Problem statement:
Exclude the images, then return every line below exactly as written.

Before-and-after object listings:
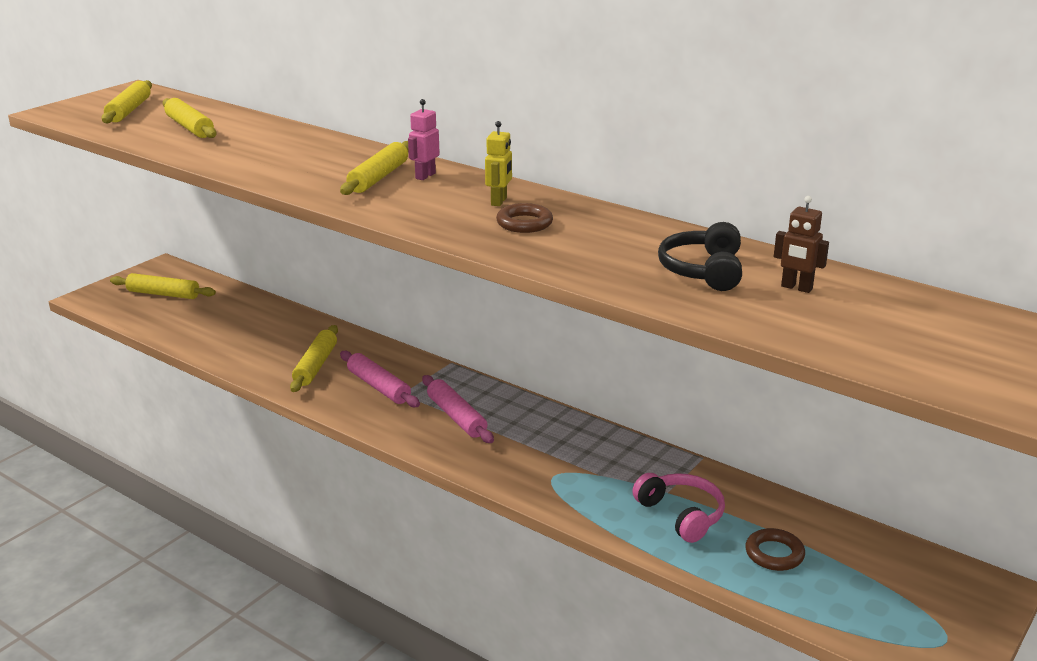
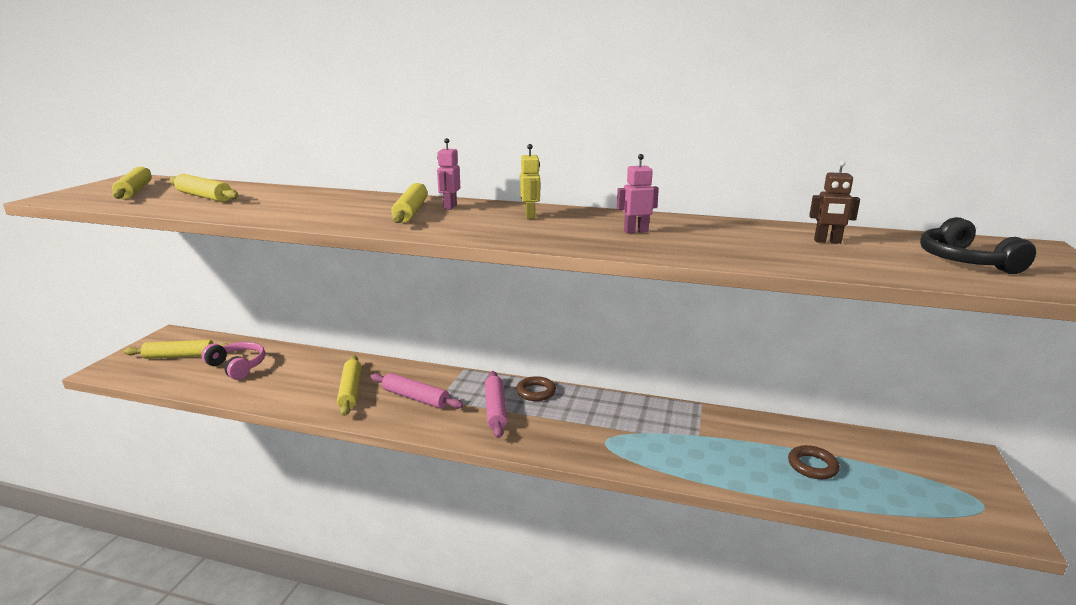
camera: 20 degrees left, 5 degrees down
pink rolling pin [422,375,494,443] -> pink rolling pin turned 45 degrees clockwise [485,371,507,438]
brown ring [496,203,553,233] -> brown ring moved to [516,376,556,401]
pink headphones [632,473,725,543] -> pink headphones moved to [201,342,266,380]
black headphones [658,222,742,291] -> black headphones moved to [920,217,1036,274]
none -> pink robot [617,154,659,233]

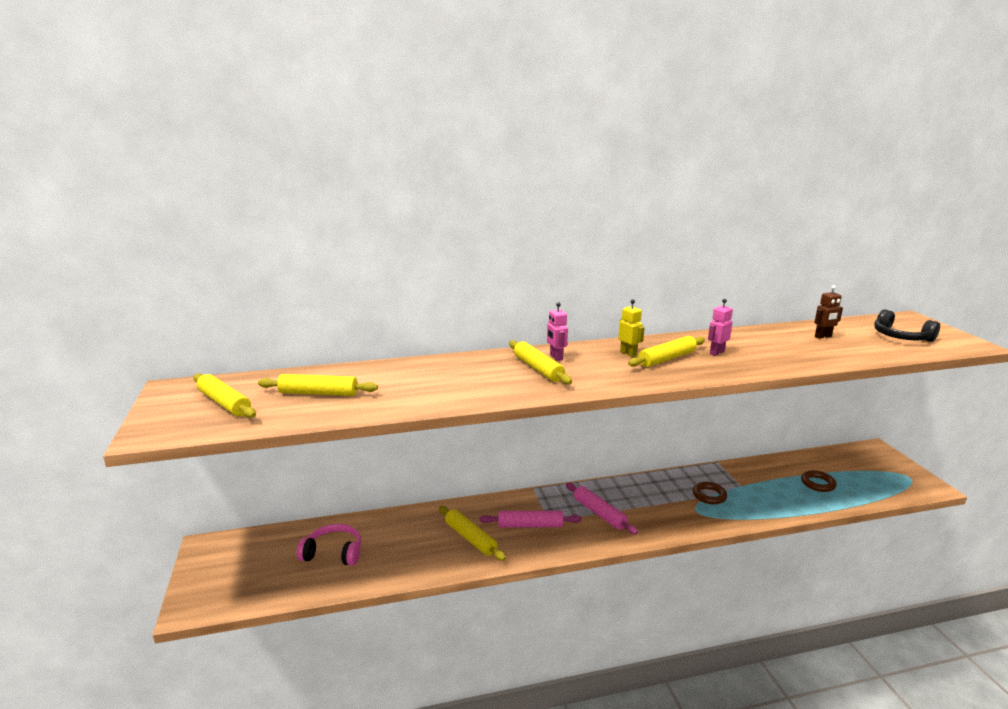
camera: 30 degrees left, 0 degrees up
yellow rolling pin [123,340,227,359] -> yellow rolling pin moved to [628,336,705,367]
brown ring [516,376,556,401] -> brown ring moved to [693,482,727,504]

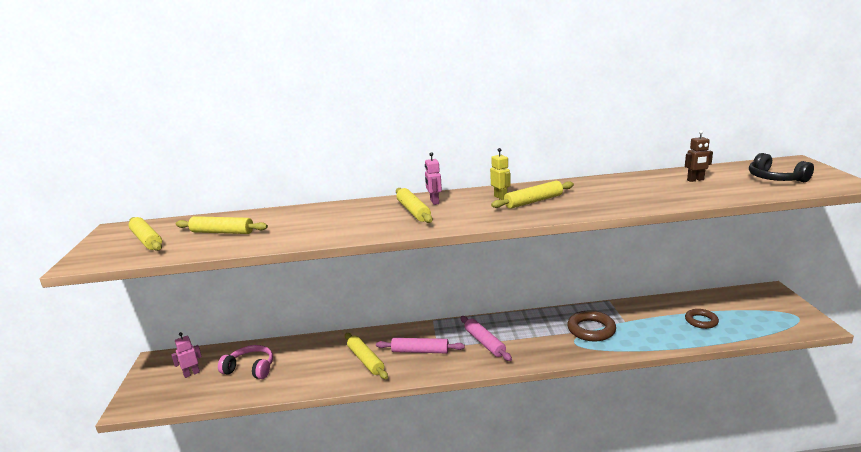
camera: 10 degrees right, 0 degrees up
brown ring [693,482,727,504] -> brown ring [567,311,616,342], size x1.53
pink robot [708,299,733,356] -> pink robot moved to [171,332,202,378]

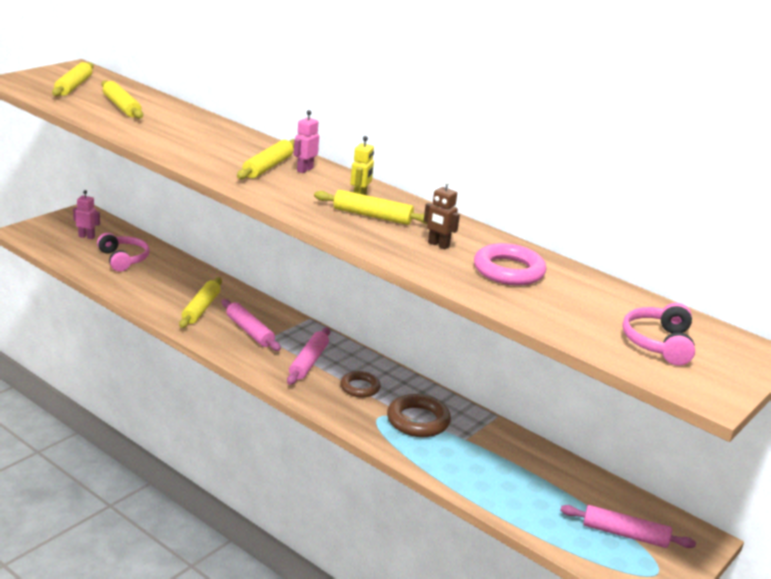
camera: 40 degrees right, 5 degrees up
brown robot [685,130,713,182] -> brown robot moved to [424,180,460,249]
brown ring [685,309,719,329] -> brown ring moved to [340,371,381,397]
black headphones [749,153,814,182] -> pink headphones [622,303,695,366]
none -> pink ring [474,243,546,286]
none -> pink rolling pin [560,505,696,548]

Answer for this exercise:
camera: 20 degrees left, 5 degrees down
pink rolling pin [422,375,494,443] -> pink rolling pin turned 45 degrees clockwise [485,371,507,438]
brown ring [496,203,553,233] -> brown ring moved to [516,376,556,401]
pink headphones [632,473,725,543] -> pink headphones moved to [201,342,266,380]
black headphones [658,222,742,291] -> black headphones moved to [920,217,1036,274]
none -> pink robot [617,154,659,233]

camera: 30 degrees left, 0 degrees up
yellow rolling pin [123,340,227,359] -> yellow rolling pin moved to [628,336,705,367]
brown ring [516,376,556,401] -> brown ring moved to [693,482,727,504]

camera: 10 degrees right, 0 degrees up
brown ring [693,482,727,504] -> brown ring [567,311,616,342], size x1.53
pink robot [708,299,733,356] -> pink robot moved to [171,332,202,378]

camera: 40 degrees right, 5 degrees up
brown robot [685,130,713,182] -> brown robot moved to [424,180,460,249]
brown ring [685,309,719,329] -> brown ring moved to [340,371,381,397]
black headphones [749,153,814,182] -> pink headphones [622,303,695,366]
none -> pink ring [474,243,546,286]
none -> pink rolling pin [560,505,696,548]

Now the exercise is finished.